### Problem statement
For the word "road", return each line of the data in which it occurs.

### Data for analysis
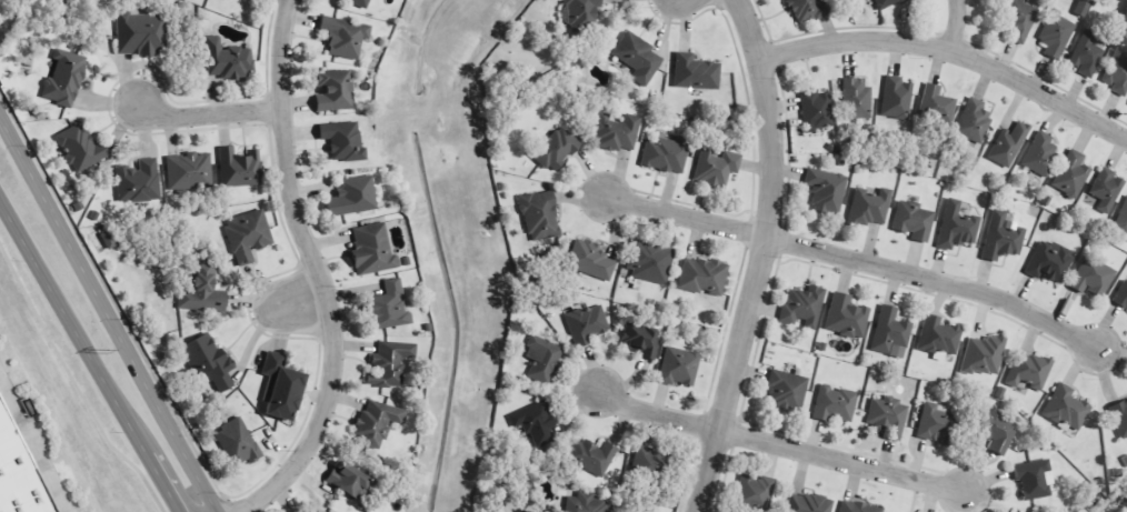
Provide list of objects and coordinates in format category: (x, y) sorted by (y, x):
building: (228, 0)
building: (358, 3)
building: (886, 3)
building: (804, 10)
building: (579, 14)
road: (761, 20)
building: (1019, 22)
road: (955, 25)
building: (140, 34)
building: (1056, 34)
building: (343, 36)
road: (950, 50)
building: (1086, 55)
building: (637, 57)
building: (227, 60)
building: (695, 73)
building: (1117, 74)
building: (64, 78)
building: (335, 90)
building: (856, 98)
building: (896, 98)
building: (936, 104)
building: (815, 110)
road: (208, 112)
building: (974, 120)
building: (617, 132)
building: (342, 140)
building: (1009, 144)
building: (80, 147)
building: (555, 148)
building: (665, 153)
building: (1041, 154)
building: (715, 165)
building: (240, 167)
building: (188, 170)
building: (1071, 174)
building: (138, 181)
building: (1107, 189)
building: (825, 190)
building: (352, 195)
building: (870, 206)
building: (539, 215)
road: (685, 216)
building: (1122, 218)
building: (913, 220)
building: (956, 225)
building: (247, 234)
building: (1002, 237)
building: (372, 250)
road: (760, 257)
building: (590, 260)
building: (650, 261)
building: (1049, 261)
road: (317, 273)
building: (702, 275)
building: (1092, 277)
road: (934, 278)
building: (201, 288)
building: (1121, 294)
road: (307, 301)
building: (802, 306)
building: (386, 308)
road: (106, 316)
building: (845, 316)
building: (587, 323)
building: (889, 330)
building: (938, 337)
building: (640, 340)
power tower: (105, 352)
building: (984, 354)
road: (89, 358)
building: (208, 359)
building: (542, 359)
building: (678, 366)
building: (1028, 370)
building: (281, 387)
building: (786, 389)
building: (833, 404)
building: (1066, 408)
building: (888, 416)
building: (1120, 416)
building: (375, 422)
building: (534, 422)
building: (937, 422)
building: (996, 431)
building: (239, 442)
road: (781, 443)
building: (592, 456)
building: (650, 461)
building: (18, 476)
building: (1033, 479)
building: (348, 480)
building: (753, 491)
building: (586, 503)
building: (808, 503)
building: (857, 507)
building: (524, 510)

### Answer below
road: (761, 20)
road: (955, 25)
road: (950, 50)
road: (208, 112)
road: (685, 216)
road: (760, 257)
road: (317, 273)
road: (934, 278)
road: (307, 301)
road: (106, 316)
road: (89, 358)
road: (781, 443)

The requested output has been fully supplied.